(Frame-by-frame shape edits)
*****
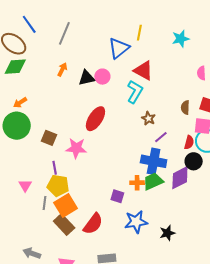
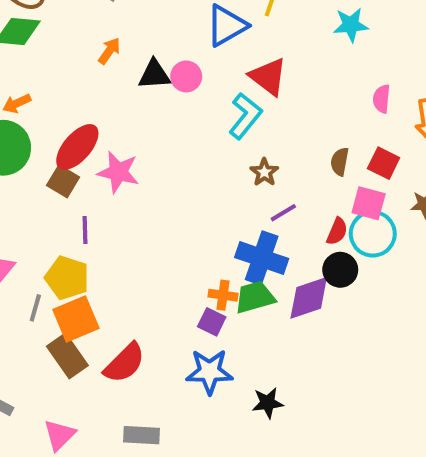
red ellipse: (95, 119) -> (77, 147), moved
pink star: (76, 148) -> (118, 172), moved
purple line: (55, 168) -> (85, 230), moved
purple square: (117, 196) -> (212, 322), moved

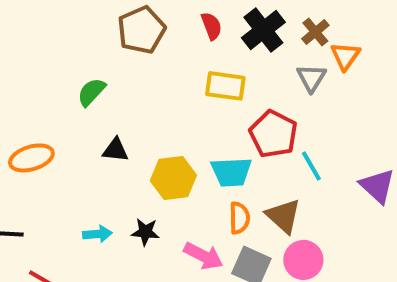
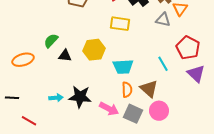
gray triangle: (311, 78) -> (163, 20), turned -49
green semicircle: (91, 92) -> (51, 41), moved
red pentagon: (273, 134) -> (188, 48), moved
yellow hexagon: (173, 178) -> (94, 50), moved
black star: (145, 232) -> (80, 97), size x1.6

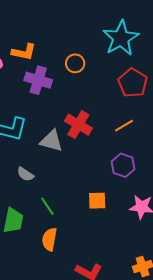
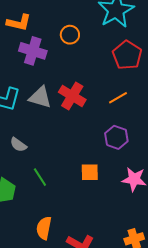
gray triangle: (52, 141) -> (40, 97), moved
orange semicircle: (49, 239) -> (44, 228), moved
*****
*What you will do:*
Skipping every picture, reproduce the records word for word.

*Answer:*
red ellipse: (95, 119) -> (77, 147), moved
pink star: (76, 148) -> (118, 172), moved
purple line: (55, 168) -> (85, 230), moved
purple square: (117, 196) -> (212, 322), moved

gray triangle: (311, 78) -> (163, 20), turned -49
green semicircle: (91, 92) -> (51, 41), moved
red pentagon: (273, 134) -> (188, 48), moved
yellow hexagon: (173, 178) -> (94, 50), moved
black star: (145, 232) -> (80, 97), size x1.6

gray triangle: (52, 141) -> (40, 97), moved
orange semicircle: (49, 239) -> (44, 228), moved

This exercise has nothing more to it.